**EXERCISE PROMPT**
Start at the line below containing "grey 1x2 plate [323,122,424,188]" and stop at the line containing "grey 1x4 plate [169,170,333,316]". Repeat every line of that stretch exactly, and nothing outside it.

**EXTRACTED MATERIAL**
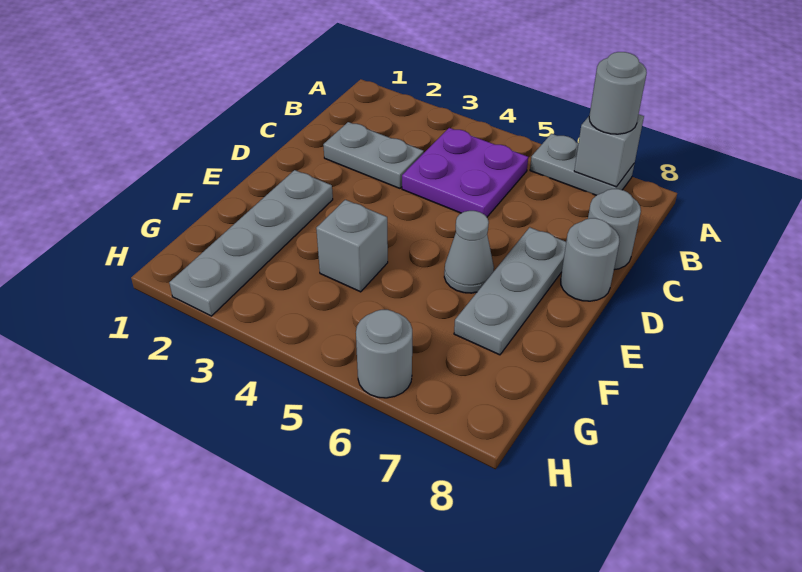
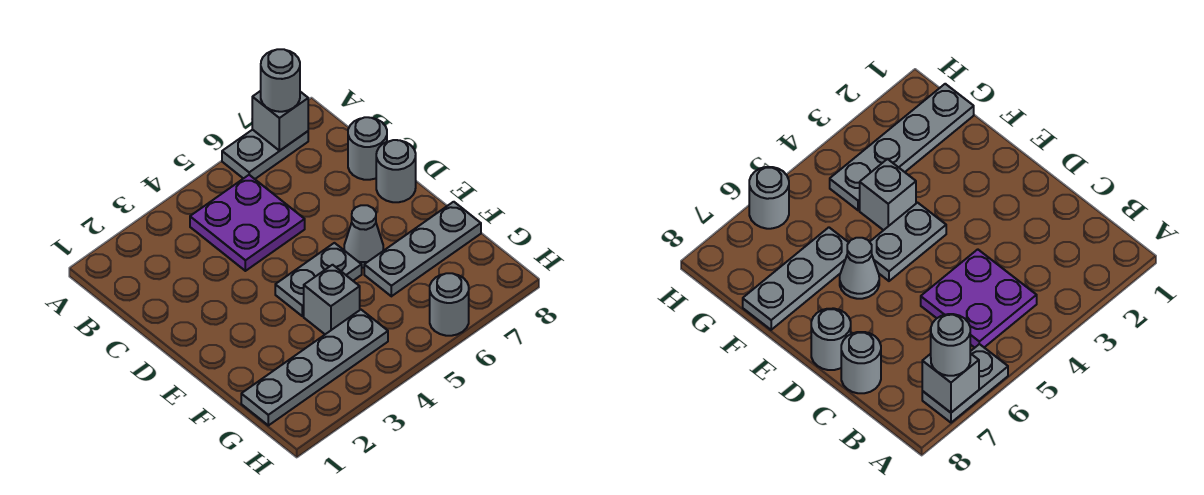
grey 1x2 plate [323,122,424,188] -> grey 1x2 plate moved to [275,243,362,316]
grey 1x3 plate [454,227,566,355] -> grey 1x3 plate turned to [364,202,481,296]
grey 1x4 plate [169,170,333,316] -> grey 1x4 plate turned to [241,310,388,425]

---

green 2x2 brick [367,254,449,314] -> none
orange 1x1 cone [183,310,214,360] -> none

**TASK OUTPUT**
grey 1x2 plate [323,122,424,188] -> grey 1x2 plate moved to [275,243,362,316]
grey 1x3 plate [454,227,566,355] -> grey 1x3 plate turned to [364,202,481,296]
grey 1x4 plate [169,170,333,316] -> grey 1x4 plate turned to [241,310,388,425]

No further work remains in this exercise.